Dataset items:
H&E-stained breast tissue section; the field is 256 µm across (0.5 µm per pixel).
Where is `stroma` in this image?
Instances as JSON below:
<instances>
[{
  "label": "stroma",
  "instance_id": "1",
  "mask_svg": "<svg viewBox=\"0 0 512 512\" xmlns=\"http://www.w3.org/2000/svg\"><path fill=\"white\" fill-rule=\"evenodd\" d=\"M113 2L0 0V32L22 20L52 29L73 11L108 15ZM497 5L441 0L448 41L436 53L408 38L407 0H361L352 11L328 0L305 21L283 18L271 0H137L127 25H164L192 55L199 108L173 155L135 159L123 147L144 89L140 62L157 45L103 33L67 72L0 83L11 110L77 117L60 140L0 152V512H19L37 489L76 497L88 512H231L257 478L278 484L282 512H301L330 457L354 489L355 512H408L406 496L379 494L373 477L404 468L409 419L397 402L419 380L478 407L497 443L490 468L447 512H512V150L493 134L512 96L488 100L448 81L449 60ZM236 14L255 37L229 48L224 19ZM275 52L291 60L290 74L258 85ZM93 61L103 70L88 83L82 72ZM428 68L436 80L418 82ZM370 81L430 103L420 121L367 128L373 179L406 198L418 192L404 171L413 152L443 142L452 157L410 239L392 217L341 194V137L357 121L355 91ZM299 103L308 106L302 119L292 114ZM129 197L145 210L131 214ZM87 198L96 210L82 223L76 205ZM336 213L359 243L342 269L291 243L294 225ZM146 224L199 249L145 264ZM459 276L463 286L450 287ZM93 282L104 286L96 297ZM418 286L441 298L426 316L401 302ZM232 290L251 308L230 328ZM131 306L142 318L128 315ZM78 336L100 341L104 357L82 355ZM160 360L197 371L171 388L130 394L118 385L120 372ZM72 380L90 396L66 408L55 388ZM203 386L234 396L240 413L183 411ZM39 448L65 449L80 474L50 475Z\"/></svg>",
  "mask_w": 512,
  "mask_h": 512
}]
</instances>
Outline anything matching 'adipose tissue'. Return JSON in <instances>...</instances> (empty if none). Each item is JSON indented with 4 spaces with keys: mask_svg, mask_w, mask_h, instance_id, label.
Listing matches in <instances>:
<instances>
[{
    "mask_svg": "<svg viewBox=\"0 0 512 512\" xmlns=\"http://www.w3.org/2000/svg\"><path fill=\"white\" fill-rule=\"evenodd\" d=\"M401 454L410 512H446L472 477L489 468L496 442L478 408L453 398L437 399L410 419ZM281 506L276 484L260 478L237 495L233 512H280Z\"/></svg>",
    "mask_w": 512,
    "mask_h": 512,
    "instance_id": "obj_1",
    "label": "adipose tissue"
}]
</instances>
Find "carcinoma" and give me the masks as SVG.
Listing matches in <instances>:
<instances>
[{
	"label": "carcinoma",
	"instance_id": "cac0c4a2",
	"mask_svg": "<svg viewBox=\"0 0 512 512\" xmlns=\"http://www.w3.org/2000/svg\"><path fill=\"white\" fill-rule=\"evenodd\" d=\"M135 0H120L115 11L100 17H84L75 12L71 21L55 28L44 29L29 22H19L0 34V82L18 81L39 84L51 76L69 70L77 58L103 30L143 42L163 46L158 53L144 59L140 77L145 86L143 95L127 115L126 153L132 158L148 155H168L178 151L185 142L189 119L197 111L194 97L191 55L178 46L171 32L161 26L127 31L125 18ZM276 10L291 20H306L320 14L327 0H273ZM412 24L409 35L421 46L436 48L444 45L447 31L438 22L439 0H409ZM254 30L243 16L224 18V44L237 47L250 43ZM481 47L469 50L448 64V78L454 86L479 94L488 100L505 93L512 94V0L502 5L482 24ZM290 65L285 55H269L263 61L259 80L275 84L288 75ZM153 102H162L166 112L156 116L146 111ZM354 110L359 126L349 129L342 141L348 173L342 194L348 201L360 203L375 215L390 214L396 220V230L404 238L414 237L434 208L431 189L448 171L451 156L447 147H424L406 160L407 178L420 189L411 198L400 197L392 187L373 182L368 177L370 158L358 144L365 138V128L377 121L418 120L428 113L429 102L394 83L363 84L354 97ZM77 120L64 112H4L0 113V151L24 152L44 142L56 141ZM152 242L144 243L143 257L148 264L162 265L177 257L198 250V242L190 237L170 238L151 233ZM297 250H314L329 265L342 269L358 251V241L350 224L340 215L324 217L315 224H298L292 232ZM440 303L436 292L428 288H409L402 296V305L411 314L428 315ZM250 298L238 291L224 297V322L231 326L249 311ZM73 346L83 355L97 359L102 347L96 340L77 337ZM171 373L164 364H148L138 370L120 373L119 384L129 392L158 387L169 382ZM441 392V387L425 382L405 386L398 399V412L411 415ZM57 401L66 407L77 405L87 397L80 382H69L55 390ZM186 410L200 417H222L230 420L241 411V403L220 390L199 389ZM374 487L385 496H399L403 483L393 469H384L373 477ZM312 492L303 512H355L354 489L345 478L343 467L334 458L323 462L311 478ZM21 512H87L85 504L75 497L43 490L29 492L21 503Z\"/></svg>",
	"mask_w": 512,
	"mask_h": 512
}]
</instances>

--- Objective ---
Make an exact copy of the material above.

--- The completed task ---
H&E-stained breast tissue section; the field is 256 µm across (0.5 µm per pixel).
Where is `stroma` in this image?
Instances as JSON below:
<instances>
[{
  "label": "stroma",
  "instance_id": "1",
  "mask_svg": "<svg viewBox=\"0 0 512 512\" xmlns=\"http://www.w3.org/2000/svg\"><path fill=\"white\" fill-rule=\"evenodd\" d=\"M113 2L0 0V32L22 20L52 29L73 11L108 15ZM497 5L441 0L448 41L436 53L408 38L407 0H361L352 11L328 0L305 21L283 18L271 0H137L127 25H164L192 55L199 108L173 155L135 159L123 147L144 89L140 62L157 45L103 33L67 72L0 83L11 110L77 117L60 140L0 152V512H19L37 489L76 497L88 512H231L257 478L278 484L282 512H301L330 457L354 489L355 512H408L406 496L379 494L373 477L404 468L409 419L397 402L419 380L478 407L497 443L490 468L447 512H512V150L493 134L512 96L488 100L448 81L449 60ZM236 14L255 37L229 48L224 19ZM275 52L291 60L290 74L258 85ZM93 61L103 70L88 83L82 72ZM428 68L436 80L418 82ZM370 81L430 103L420 121L367 128L373 179L406 198L418 192L404 171L413 152L443 142L452 157L410 239L392 217L341 194V137L357 121L355 91ZM299 103L308 106L302 119L292 114ZM129 197L145 210L131 214ZM87 198L96 210L82 223L76 205ZM336 213L359 243L342 269L291 243L294 225ZM146 224L199 249L145 264ZM459 276L463 286L450 287ZM93 282L104 286L96 297ZM418 286L441 298L426 316L401 302ZM232 290L251 308L230 328ZM131 306L142 318L128 315ZM78 336L100 341L104 357L82 355ZM160 360L197 371L171 388L130 394L118 385L120 372ZM72 380L90 396L66 408L55 388ZM203 386L234 396L240 413L183 411ZM39 448L65 449L80 474L50 475Z\"/></svg>",
  "mask_w": 512,
  "mask_h": 512
}]
</instances>
Outline anything matching 'adipose tissue'. Return JSON in <instances>...</instances> (empty if none). Each item is JSON indented with 4 spaces with keys: mask_svg, mask_w, mask_h, instance_id, label.
Listing matches in <instances>:
<instances>
[{
    "mask_svg": "<svg viewBox=\"0 0 512 512\" xmlns=\"http://www.w3.org/2000/svg\"><path fill=\"white\" fill-rule=\"evenodd\" d=\"M401 454L410 512H446L472 477L489 468L496 442L478 408L453 398L437 399L410 419ZM281 506L276 484L260 478L237 495L233 512H280Z\"/></svg>",
    "mask_w": 512,
    "mask_h": 512,
    "instance_id": "obj_1",
    "label": "adipose tissue"
}]
</instances>
Find "carcinoma" and give me the masks as SVG.
Listing matches in <instances>:
<instances>
[{
	"label": "carcinoma",
	"instance_id": "cac0c4a2",
	"mask_svg": "<svg viewBox=\"0 0 512 512\" xmlns=\"http://www.w3.org/2000/svg\"><path fill=\"white\" fill-rule=\"evenodd\" d=\"M135 0H120L115 11L100 17H84L75 12L71 21L55 28L44 29L29 22H19L0 34V82L18 81L39 84L51 76L69 70L77 58L103 30L143 42L163 46L158 53L144 59L140 77L145 86L143 95L127 115L126 153L132 158L148 155H168L178 151L185 142L189 119L197 111L194 97L191 55L178 46L171 32L161 26L127 31L125 18ZM276 10L291 20H306L320 14L327 0H273ZM412 24L409 35L421 46L436 48L444 45L447 31L438 22L439 0H409ZM254 30L243 16L224 18V44L237 47L250 43ZM481 47L469 50L448 64V78L454 86L479 94L488 100L505 93L512 94V0L502 5L482 24ZM290 65L285 55H269L263 61L259 80L275 84L288 75ZM153 102H162L166 112L156 116L146 111ZM354 110L359 126L349 129L342 141L348 173L342 194L348 201L360 203L375 215L390 214L396 220V230L404 238L414 237L434 208L431 189L448 171L451 156L447 147H424L406 160L407 178L420 189L411 198L400 197L392 187L373 182L368 177L370 158L358 144L365 138V128L377 121L418 120L428 113L429 102L394 83L363 84L354 97ZM77 120L64 112H4L0 113V151L24 152L44 142L56 141ZM152 242L144 243L143 257L148 264L162 265L177 257L198 250V242L190 237L170 238L151 233ZM297 250H314L329 265L342 269L358 251V241L350 224L340 215L324 217L315 224H298L292 232ZM440 303L436 292L428 288H409L402 296V305L411 314L428 315ZM250 298L238 291L224 297V322L231 326L249 311ZM73 346L83 355L97 359L102 347L96 340L77 337ZM171 373L164 364H148L138 370L120 373L119 384L129 392L158 387L169 382ZM441 392V387L425 382L405 386L398 399V412L411 415ZM57 401L66 407L77 405L87 397L80 382H69L55 390ZM186 410L200 417H222L230 420L241 411V403L220 390L199 389ZM374 487L385 496H399L403 483L393 469H384L373 477ZM312 492L303 512H355L354 489L345 478L343 467L334 458L323 462L311 478ZM21 512H87L85 504L75 497L43 490L29 492L21 503Z\"/></svg>",
	"mask_w": 512,
	"mask_h": 512
}]
</instances>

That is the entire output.